DESCRIPTION OF THE TASK »
Quote exactly, and only, the lines from the one with "Segment every instance" down to the one with "See the attached", both included.

EXERCISE MATERIAL »
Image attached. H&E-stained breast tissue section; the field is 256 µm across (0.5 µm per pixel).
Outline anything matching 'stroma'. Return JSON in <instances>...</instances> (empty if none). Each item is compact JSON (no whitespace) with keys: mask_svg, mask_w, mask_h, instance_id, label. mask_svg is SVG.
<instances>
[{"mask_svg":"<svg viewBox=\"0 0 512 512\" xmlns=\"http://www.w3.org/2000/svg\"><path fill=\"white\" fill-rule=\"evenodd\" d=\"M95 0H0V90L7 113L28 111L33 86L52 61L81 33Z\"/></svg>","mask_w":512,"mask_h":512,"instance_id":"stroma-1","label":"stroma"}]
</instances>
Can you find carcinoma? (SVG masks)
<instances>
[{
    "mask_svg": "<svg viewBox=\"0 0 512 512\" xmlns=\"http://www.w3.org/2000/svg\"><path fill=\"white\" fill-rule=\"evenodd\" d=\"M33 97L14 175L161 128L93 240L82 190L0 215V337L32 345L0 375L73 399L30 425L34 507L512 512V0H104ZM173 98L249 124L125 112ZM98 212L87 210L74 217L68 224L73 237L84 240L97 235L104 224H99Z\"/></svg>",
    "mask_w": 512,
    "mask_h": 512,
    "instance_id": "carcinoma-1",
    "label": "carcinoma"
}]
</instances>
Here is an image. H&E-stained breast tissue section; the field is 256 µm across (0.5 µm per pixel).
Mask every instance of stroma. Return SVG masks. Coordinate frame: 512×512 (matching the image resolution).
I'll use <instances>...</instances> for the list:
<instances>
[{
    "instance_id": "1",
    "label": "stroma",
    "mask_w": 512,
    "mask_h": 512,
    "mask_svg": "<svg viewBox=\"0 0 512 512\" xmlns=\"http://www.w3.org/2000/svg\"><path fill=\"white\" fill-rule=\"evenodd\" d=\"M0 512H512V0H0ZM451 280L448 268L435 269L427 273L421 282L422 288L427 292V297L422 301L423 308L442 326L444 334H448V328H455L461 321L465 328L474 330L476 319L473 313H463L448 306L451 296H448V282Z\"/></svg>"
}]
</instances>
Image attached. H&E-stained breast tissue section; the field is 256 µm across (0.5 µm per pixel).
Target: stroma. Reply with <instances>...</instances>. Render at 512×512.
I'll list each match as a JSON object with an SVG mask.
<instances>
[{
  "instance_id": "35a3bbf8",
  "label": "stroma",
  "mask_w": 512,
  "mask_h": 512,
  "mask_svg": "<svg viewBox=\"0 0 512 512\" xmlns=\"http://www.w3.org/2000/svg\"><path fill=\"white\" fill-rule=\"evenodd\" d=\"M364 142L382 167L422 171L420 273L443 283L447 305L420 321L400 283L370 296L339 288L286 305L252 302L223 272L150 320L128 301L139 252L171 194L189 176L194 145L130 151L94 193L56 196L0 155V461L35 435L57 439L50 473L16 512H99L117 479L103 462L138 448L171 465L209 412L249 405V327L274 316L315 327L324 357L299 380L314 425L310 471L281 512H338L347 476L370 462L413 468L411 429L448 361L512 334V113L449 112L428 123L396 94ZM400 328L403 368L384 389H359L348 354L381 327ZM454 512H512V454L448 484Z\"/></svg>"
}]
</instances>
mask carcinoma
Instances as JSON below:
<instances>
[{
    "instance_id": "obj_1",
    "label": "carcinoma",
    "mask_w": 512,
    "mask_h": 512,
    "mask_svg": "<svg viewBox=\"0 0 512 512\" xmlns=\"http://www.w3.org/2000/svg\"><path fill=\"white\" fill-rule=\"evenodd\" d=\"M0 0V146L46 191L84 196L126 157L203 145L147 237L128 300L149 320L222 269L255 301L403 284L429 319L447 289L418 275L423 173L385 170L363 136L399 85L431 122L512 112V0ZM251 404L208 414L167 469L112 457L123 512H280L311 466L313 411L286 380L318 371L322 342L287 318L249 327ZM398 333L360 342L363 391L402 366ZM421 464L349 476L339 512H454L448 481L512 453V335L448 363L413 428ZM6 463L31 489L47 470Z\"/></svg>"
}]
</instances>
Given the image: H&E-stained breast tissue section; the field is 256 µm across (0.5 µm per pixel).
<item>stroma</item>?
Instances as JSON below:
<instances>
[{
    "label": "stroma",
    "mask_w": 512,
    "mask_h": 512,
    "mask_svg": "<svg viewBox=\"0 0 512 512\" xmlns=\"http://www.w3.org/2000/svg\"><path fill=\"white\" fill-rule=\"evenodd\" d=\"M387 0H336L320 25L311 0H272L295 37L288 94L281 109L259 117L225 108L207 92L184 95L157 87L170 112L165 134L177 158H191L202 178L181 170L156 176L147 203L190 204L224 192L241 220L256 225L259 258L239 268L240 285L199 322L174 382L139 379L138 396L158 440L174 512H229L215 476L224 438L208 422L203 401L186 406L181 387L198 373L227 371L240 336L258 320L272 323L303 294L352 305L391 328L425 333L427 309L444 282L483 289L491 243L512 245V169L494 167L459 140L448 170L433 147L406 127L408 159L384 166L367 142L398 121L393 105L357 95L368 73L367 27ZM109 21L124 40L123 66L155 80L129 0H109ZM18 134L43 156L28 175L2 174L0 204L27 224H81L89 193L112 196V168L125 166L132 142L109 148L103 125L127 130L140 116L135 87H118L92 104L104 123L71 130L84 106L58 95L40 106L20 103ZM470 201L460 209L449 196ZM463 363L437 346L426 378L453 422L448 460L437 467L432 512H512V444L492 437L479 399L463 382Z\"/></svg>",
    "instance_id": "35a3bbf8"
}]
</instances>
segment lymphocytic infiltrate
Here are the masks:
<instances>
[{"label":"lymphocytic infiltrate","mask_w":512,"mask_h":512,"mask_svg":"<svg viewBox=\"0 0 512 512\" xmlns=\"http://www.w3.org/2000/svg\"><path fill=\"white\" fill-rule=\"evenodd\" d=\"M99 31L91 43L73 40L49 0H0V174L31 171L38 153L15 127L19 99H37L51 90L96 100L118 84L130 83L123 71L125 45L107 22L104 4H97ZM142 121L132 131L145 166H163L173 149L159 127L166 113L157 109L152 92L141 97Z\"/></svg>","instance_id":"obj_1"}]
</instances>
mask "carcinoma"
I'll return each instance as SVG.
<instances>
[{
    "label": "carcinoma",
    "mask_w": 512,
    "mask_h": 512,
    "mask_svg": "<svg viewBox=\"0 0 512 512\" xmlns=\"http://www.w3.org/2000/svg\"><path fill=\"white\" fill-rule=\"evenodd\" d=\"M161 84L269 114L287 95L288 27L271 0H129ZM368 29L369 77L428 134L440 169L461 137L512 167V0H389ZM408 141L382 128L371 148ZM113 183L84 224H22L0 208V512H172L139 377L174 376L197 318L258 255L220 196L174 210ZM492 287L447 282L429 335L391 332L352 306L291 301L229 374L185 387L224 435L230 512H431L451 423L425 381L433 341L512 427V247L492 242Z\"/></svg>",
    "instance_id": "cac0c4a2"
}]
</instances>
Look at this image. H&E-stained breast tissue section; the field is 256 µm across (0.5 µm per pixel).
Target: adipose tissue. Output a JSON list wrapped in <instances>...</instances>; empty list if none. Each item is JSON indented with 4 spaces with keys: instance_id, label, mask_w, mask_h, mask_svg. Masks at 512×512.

--

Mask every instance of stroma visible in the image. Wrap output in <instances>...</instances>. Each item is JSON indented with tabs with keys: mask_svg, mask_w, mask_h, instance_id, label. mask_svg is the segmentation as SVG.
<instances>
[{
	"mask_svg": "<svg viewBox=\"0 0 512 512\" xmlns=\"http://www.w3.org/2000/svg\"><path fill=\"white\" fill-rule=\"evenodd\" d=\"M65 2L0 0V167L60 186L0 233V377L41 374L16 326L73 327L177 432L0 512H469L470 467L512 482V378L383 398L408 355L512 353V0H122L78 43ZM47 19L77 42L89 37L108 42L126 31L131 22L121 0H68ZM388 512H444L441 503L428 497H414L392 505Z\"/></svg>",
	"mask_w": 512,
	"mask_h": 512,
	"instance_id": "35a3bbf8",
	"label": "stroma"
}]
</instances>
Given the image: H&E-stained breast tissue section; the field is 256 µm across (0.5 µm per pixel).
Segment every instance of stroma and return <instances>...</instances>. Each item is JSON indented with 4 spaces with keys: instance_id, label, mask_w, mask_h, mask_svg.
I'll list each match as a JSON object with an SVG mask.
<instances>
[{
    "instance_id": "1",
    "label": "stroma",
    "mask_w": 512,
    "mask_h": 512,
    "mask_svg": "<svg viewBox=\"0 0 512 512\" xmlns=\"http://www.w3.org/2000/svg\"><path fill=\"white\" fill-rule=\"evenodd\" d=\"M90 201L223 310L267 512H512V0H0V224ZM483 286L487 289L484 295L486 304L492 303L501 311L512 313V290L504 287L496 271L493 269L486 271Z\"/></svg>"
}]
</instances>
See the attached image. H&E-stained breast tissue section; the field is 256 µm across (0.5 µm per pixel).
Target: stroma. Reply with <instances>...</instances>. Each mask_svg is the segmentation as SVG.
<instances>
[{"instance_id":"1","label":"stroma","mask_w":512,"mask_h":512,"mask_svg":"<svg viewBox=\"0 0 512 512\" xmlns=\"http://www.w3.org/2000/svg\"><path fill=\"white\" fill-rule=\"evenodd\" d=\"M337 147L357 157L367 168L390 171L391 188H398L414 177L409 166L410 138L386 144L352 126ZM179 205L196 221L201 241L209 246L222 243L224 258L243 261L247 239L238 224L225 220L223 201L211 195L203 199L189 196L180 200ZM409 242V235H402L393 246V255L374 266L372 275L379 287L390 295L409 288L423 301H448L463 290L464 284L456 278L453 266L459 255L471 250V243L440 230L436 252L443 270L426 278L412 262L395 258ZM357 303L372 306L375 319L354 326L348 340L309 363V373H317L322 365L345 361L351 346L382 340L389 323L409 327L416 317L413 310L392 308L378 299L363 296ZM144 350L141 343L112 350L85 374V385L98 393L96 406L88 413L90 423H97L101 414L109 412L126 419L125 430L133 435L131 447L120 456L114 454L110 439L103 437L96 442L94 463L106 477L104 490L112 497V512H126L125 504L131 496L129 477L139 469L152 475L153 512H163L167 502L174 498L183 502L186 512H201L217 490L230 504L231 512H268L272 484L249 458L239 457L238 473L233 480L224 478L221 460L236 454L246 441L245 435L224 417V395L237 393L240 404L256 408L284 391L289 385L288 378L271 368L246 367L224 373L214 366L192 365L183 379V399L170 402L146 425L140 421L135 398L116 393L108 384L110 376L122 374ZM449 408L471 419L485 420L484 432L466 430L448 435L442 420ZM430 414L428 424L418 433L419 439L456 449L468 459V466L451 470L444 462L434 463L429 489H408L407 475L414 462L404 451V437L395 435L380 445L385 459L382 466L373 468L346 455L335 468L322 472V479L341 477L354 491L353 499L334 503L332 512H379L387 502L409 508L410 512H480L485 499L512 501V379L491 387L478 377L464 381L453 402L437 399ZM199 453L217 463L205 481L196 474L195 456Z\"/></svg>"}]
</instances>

--

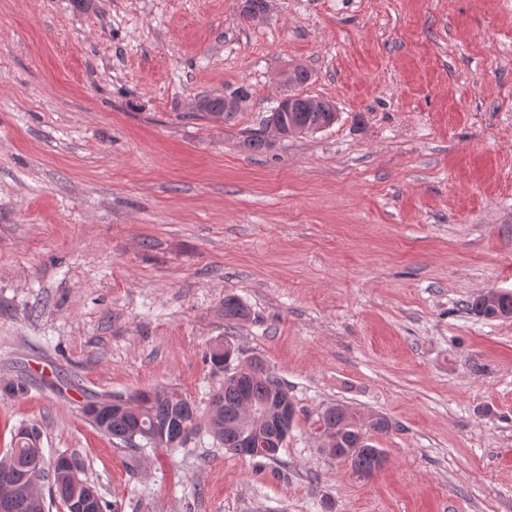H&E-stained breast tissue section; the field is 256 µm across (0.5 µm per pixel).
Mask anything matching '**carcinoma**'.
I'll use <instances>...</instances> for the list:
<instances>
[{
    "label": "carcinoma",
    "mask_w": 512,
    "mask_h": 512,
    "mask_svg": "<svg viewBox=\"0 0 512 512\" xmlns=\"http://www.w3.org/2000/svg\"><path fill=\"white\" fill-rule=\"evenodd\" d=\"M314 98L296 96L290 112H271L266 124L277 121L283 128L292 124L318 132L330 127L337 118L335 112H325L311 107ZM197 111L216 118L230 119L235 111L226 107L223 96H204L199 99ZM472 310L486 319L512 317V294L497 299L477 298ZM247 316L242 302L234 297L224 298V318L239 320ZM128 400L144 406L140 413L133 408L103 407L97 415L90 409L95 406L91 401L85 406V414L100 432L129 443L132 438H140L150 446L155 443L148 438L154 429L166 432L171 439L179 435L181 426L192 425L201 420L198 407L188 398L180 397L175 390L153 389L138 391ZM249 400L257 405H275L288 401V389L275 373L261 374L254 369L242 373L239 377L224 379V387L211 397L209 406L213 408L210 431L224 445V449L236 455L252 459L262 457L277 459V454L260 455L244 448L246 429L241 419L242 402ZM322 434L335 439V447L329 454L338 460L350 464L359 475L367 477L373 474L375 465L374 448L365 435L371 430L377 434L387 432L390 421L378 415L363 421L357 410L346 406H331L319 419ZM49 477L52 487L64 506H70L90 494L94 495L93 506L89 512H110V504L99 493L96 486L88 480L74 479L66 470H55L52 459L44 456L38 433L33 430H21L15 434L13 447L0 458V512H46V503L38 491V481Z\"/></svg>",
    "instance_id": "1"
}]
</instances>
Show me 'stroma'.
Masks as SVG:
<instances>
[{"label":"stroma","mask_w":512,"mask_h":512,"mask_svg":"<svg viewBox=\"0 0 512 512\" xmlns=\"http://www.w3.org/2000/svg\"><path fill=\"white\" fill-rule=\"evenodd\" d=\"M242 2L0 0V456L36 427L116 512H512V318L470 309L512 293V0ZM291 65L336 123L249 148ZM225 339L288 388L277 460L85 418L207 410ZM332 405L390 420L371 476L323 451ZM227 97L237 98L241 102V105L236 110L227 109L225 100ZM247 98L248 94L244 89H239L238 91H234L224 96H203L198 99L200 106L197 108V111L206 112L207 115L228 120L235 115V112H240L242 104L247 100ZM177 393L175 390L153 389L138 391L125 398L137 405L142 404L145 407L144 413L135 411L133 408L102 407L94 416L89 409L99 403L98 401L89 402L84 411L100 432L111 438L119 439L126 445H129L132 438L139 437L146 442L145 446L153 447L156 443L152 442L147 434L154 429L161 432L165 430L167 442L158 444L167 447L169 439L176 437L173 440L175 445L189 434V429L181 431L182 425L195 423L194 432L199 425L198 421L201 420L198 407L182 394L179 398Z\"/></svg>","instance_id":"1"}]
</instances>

SOLVED EXERCISE »
Segment every instance of stroma and return <instances>...</instances>. Each item is JSON indented with 4 spaces with keys: instance_id, label, mask_w, mask_h, mask_svg.
I'll list each match as a JSON object with an SVG mask.
<instances>
[{
    "instance_id": "1",
    "label": "stroma",
    "mask_w": 512,
    "mask_h": 512,
    "mask_svg": "<svg viewBox=\"0 0 512 512\" xmlns=\"http://www.w3.org/2000/svg\"><path fill=\"white\" fill-rule=\"evenodd\" d=\"M90 201L223 310L267 512H512V0H0V224ZM483 286L487 289L484 295L486 304L492 303L501 311L512 313V290L504 287L496 271L493 269L486 271Z\"/></svg>"
}]
</instances>
See the attached image. H&E-stained breast tissue section; the field is 256 µm across (0.5 µm per pixel).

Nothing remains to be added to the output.